Rows of pointing data

◆ ◆ ◆ ◆ ◆

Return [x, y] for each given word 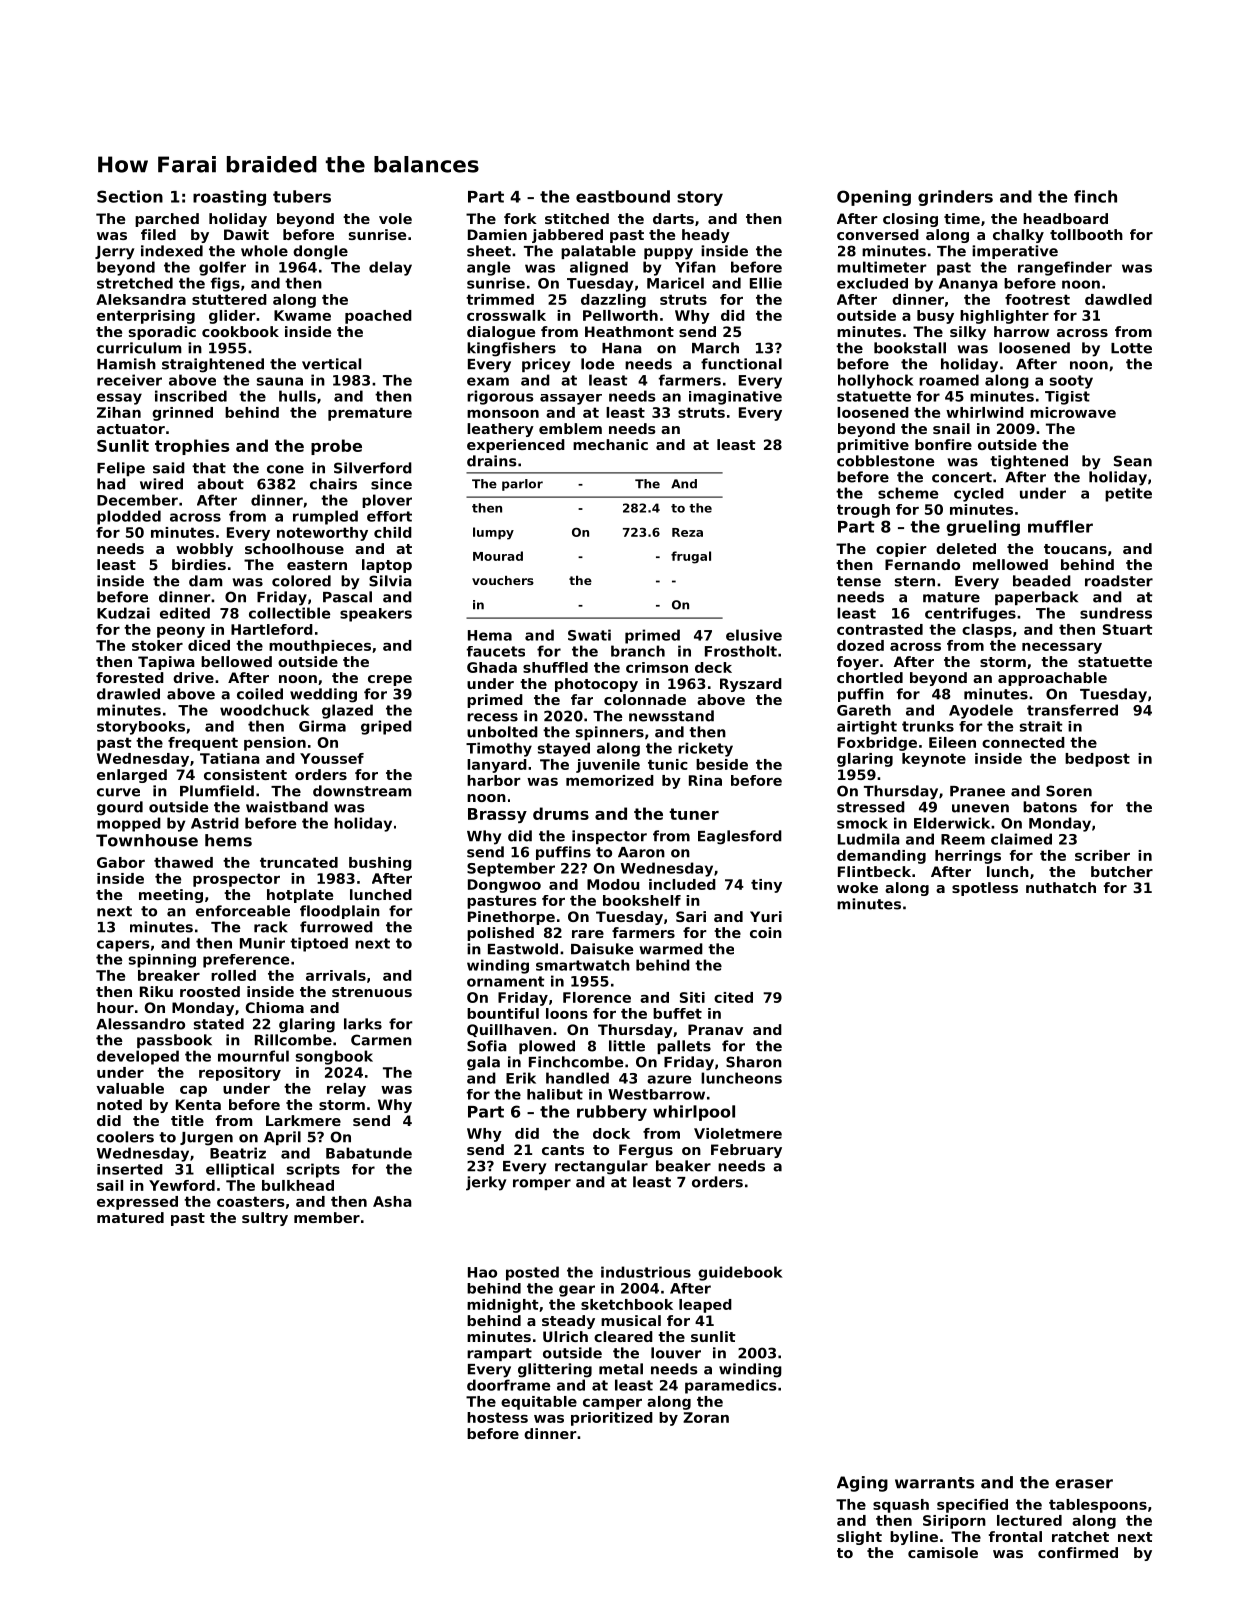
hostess [497, 1417]
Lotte [1131, 348]
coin [766, 932]
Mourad [498, 556]
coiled [260, 694]
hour [115, 1007]
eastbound [623, 196]
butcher [1122, 871]
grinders [955, 198]
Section [130, 196]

◆ ◆ ◆ ◆ ◆

Rewrite the data above as a Markdown table with a Row column for the line number and a Line column for the text, skipping any blank lines. Leave the pictures out of the table.

| Row | Line |
|---|---|
| 1 | Return [x, y] for each given word  |
| 2 | hostess [497, 1417] |
| 3 | Lotte [1131, 348] |
| 4 | coin [766, 932] |
| 5 | Mourad [498, 556] |
| 6 | coiled [260, 694] |
| 7 | hour [115, 1007] |
| 8 | eastbound [623, 196] |
| 9 | butcher [1122, 871] |
| 10 | grinders [955, 198] |
| 11 | Section [130, 196] |